EXERCISE BRIEF
Exactly as written and without the pictures, output the entries below.

[THE DATA — start]

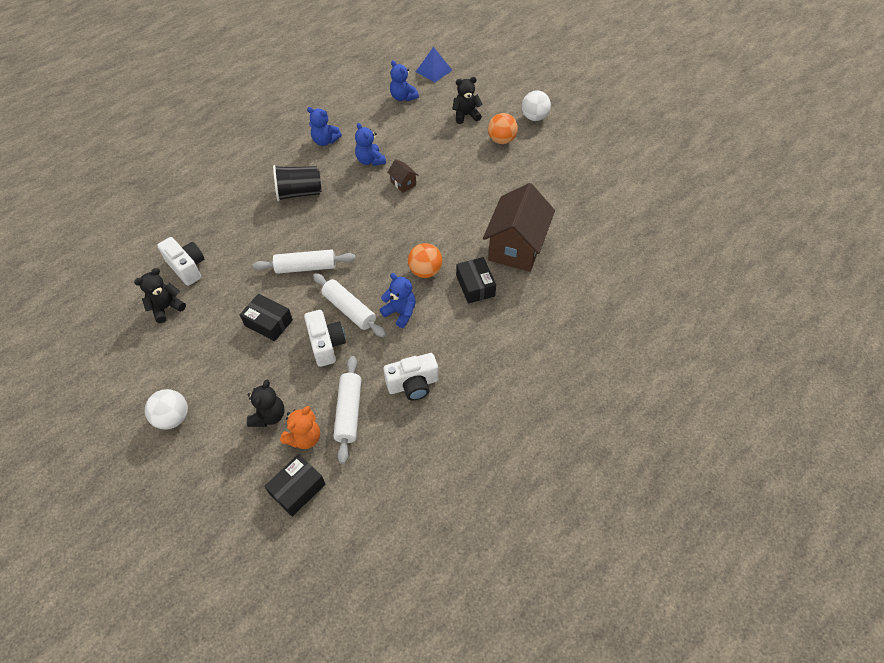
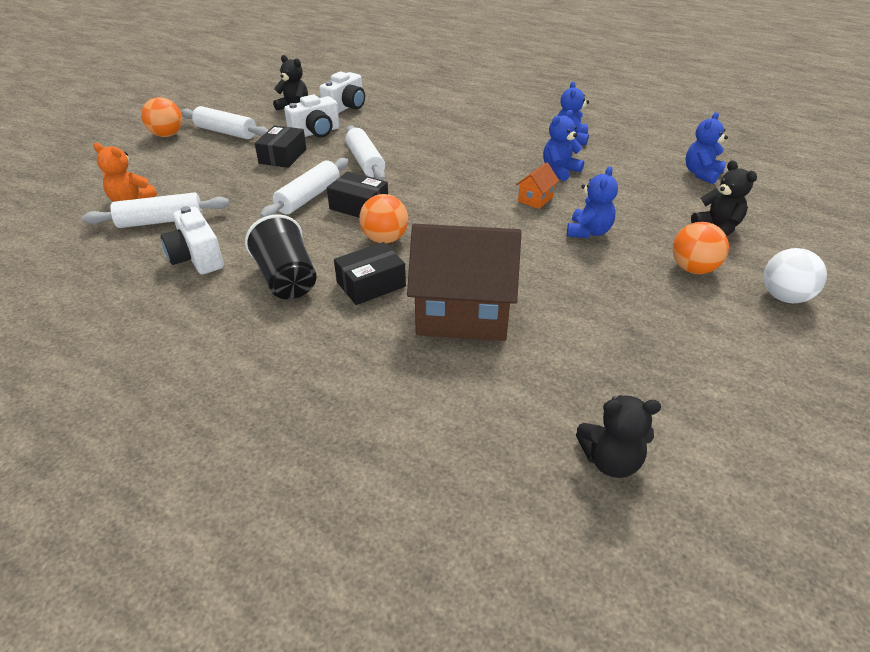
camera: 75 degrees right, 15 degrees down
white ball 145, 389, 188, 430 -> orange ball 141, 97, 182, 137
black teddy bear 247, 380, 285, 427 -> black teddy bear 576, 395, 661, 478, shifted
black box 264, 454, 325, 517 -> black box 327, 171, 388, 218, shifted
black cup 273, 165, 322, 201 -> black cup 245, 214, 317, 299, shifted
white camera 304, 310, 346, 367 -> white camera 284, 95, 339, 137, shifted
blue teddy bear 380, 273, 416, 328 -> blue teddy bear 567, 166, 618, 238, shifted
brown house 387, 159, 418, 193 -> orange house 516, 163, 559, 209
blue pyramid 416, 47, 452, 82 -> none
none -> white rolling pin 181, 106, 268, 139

[THE DATA — finish]

YOUR SOLUTION
camera: 75 degrees right, 15 degrees down
white ball 145, 389, 188, 430 -> orange ball 141, 97, 182, 137
black teddy bear 247, 380, 285, 427 -> black teddy bear 576, 395, 661, 478, shifted
black box 264, 454, 325, 517 -> black box 327, 171, 388, 218, shifted
black cup 273, 165, 322, 201 -> black cup 245, 214, 317, 299, shifted
white camera 304, 310, 346, 367 -> white camera 284, 95, 339, 137, shifted
blue teddy bear 380, 273, 416, 328 -> blue teddy bear 567, 166, 618, 238, shifted
brown house 387, 159, 418, 193 -> orange house 516, 163, 559, 209
blue pyramid 416, 47, 452, 82 -> none
none -> white rolling pin 181, 106, 268, 139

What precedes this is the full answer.